(INSTRUCTIONS TO FOLLOW):
Among the entries below, one stretch runs from the line that contains "CN3 pin 1: PWR_IN -> GND" through the line that contains "IC1 pin in-: VMID -> VX". Repeat that stretch exactly, ends included, and only that.

(SUPPLIED DATA):
---------------
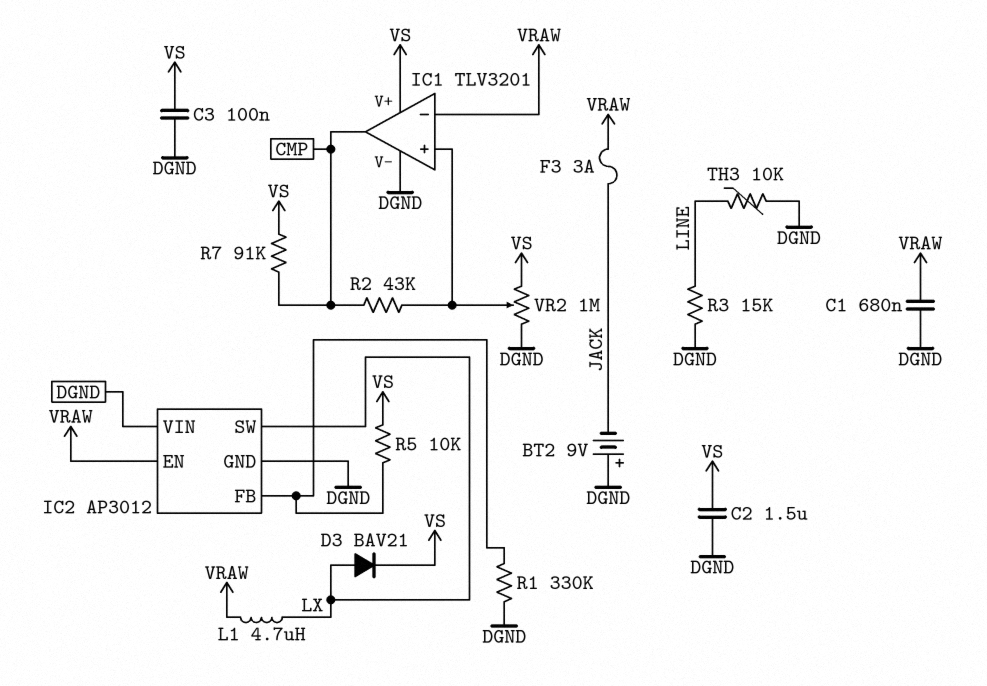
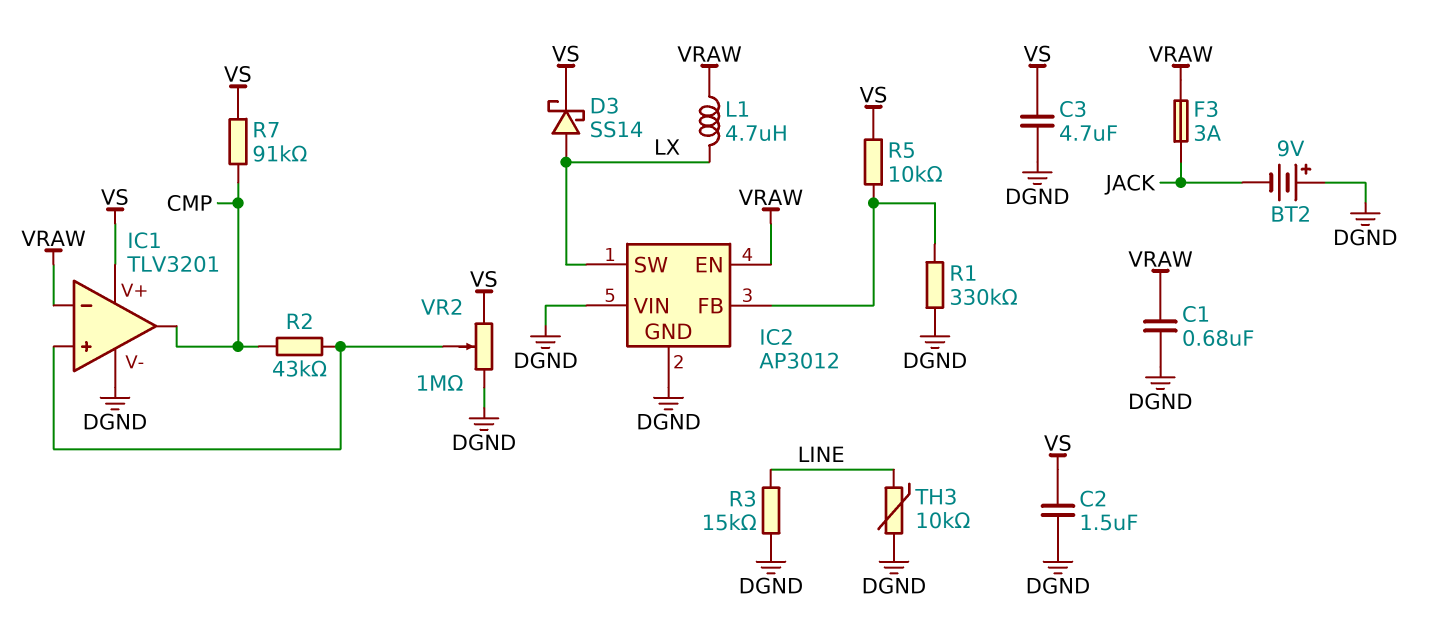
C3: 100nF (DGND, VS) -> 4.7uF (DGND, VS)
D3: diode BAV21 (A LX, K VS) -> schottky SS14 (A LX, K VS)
---------------
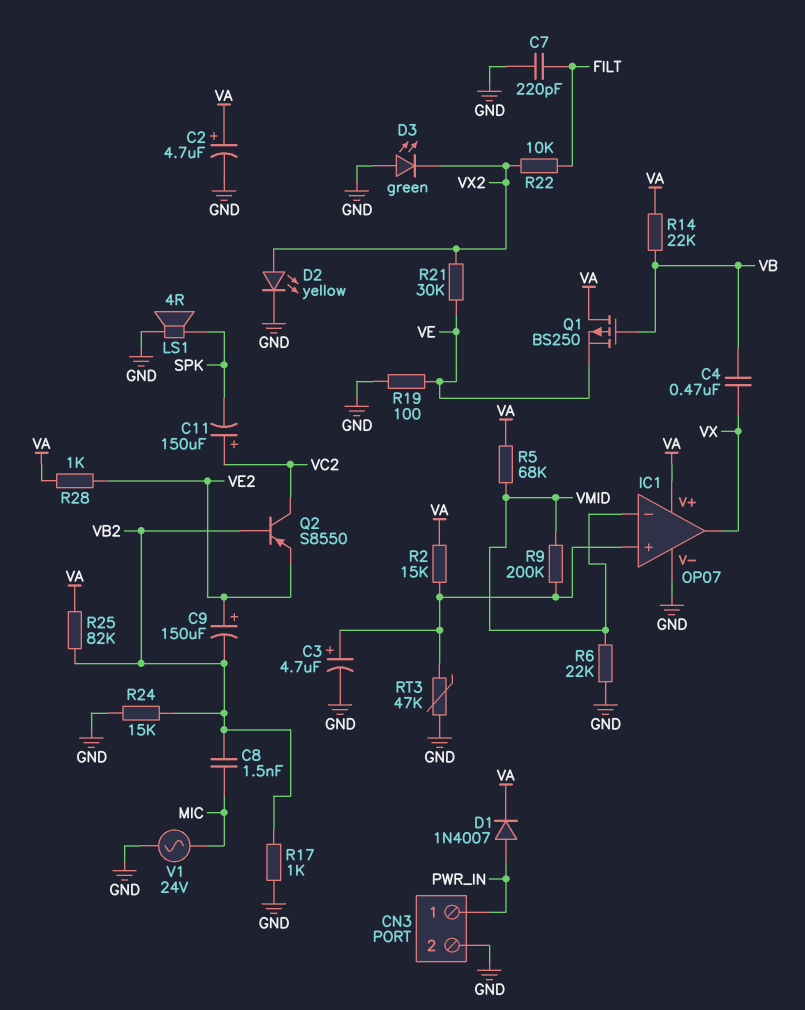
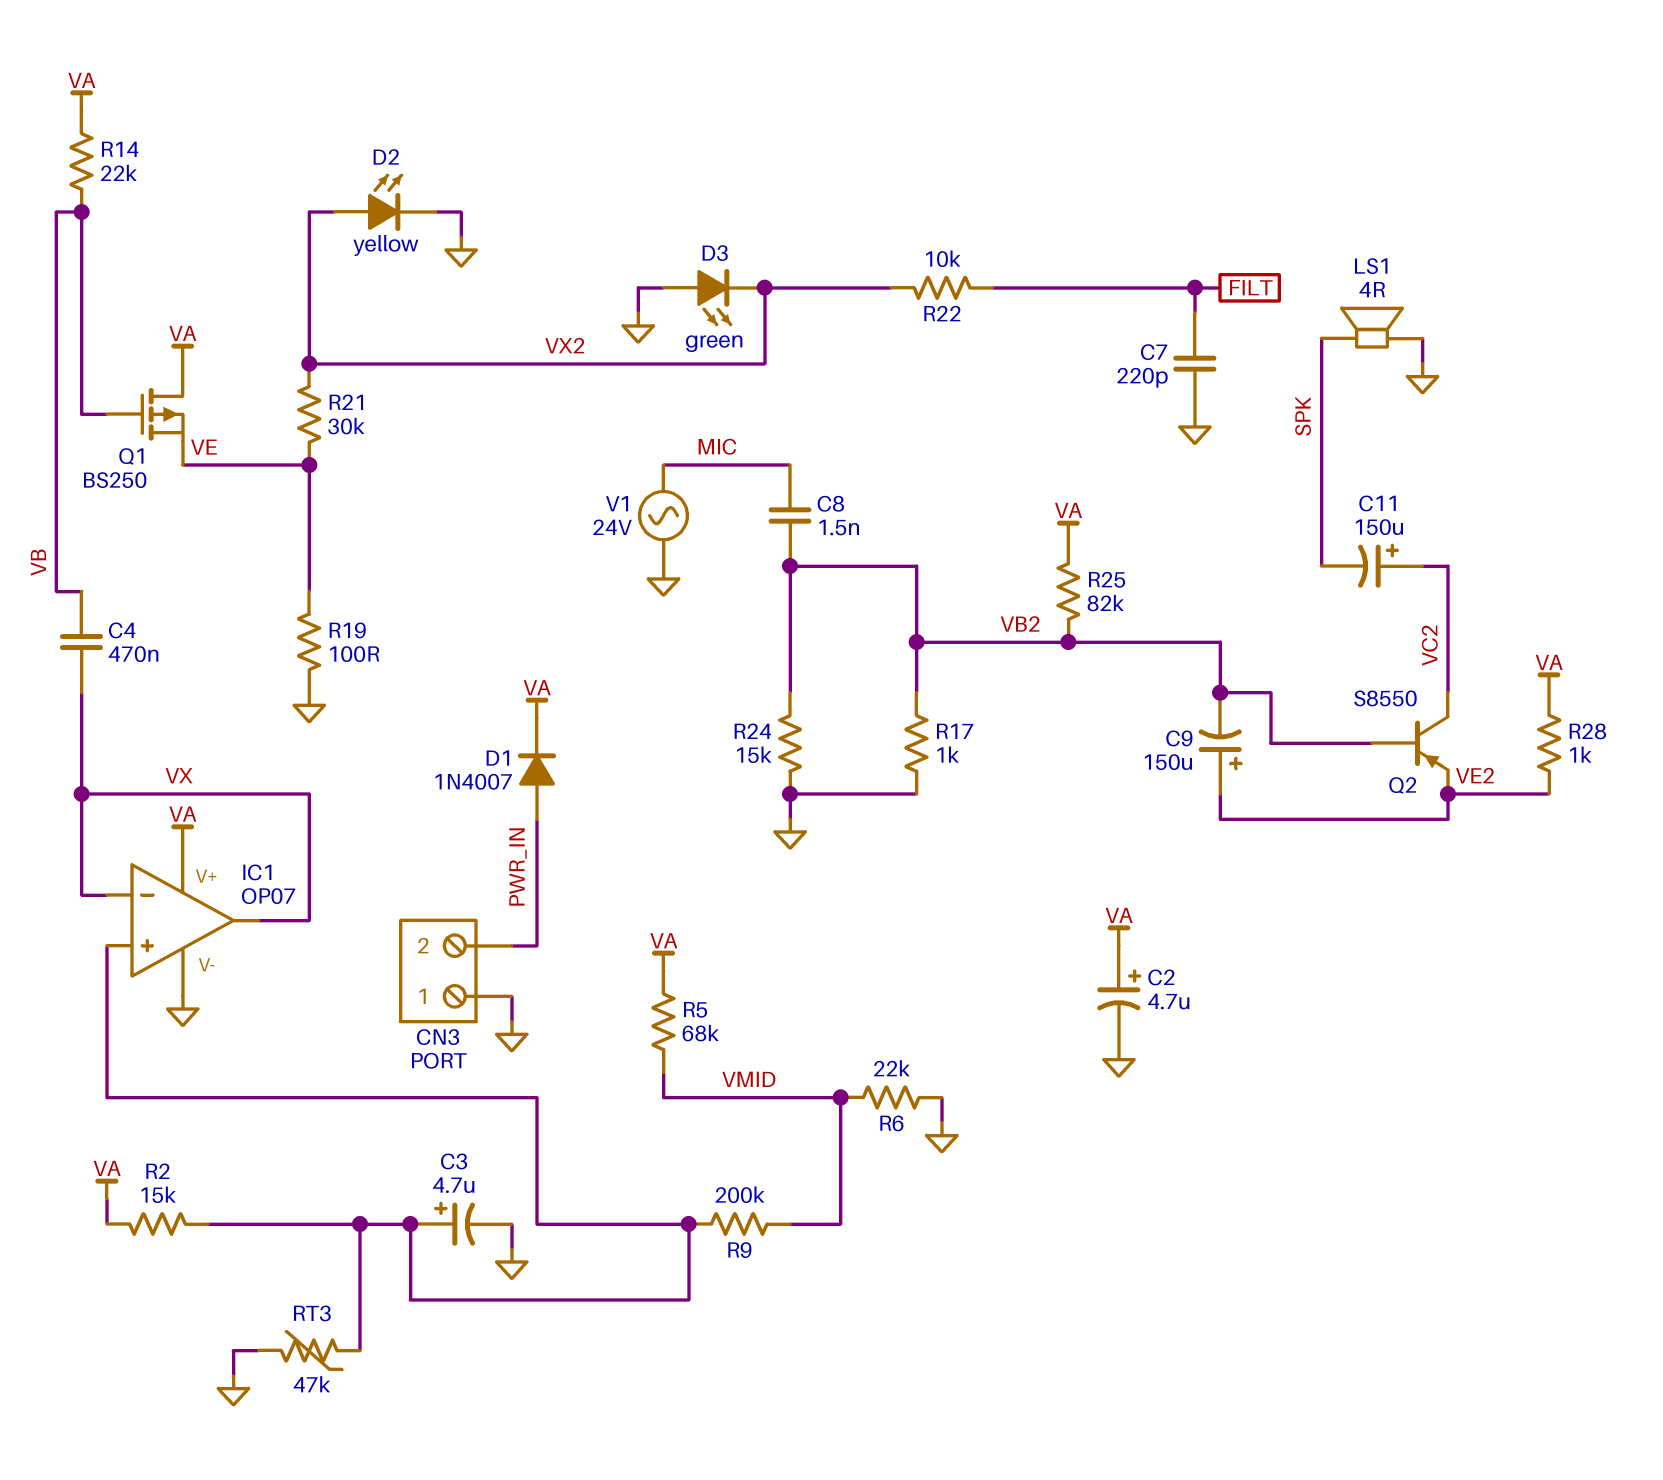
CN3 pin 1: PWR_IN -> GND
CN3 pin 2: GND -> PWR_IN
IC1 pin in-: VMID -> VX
---------------
(WRITTEN REPLY):
CN3 pin 1: PWR_IN -> GND
CN3 pin 2: GND -> PWR_IN
IC1 pin in-: VMID -> VX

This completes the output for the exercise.